» TASK STATEMENT
Express the lines below as a JSON list of strings, one string per line with blank lines omitted, starting with the first line and going on through the line containing "1961 (25, 106)". Leave the pictures out of the list.

== SOURCE DATA ==

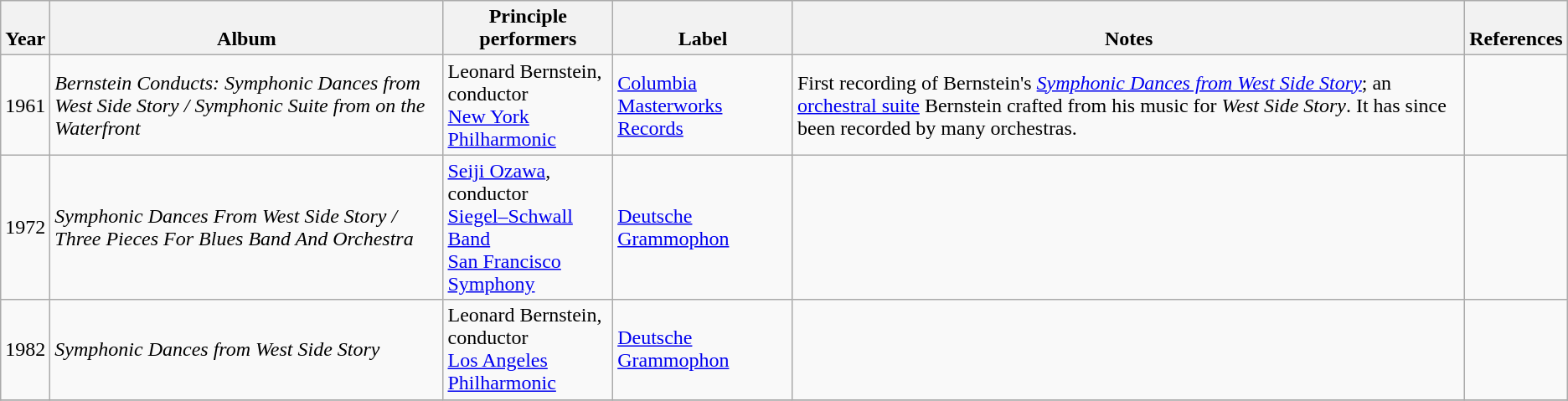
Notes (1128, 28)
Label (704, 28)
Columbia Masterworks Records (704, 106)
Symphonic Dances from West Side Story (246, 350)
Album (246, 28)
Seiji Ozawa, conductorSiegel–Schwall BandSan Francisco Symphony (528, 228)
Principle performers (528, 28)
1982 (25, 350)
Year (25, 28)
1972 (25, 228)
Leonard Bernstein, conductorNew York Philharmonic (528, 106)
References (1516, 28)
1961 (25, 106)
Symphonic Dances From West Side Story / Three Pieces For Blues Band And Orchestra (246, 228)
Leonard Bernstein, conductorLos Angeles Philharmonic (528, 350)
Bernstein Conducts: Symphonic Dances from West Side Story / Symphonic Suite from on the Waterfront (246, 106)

===

» FULL OUTPUT
[
  "Notes (1128, 28)",
  "Label (704, 28)",
  "Columbia Masterworks Records (704, 106)",
  "Symphonic Dances from West Side Story (246, 350)",
  "Album (246, 28)",
  "Seiji Ozawa, conductorSiegel–Schwall BandSan Francisco Symphony (528, 228)",
  "Principle performers (528, 28)",
  "1982 (25, 350)",
  "Year (25, 28)",
  "1972 (25, 228)",
  "Leonard Bernstein, conductorNew York Philharmonic (528, 106)",
  "References (1516, 28)",
  "1961 (25, 106)"
]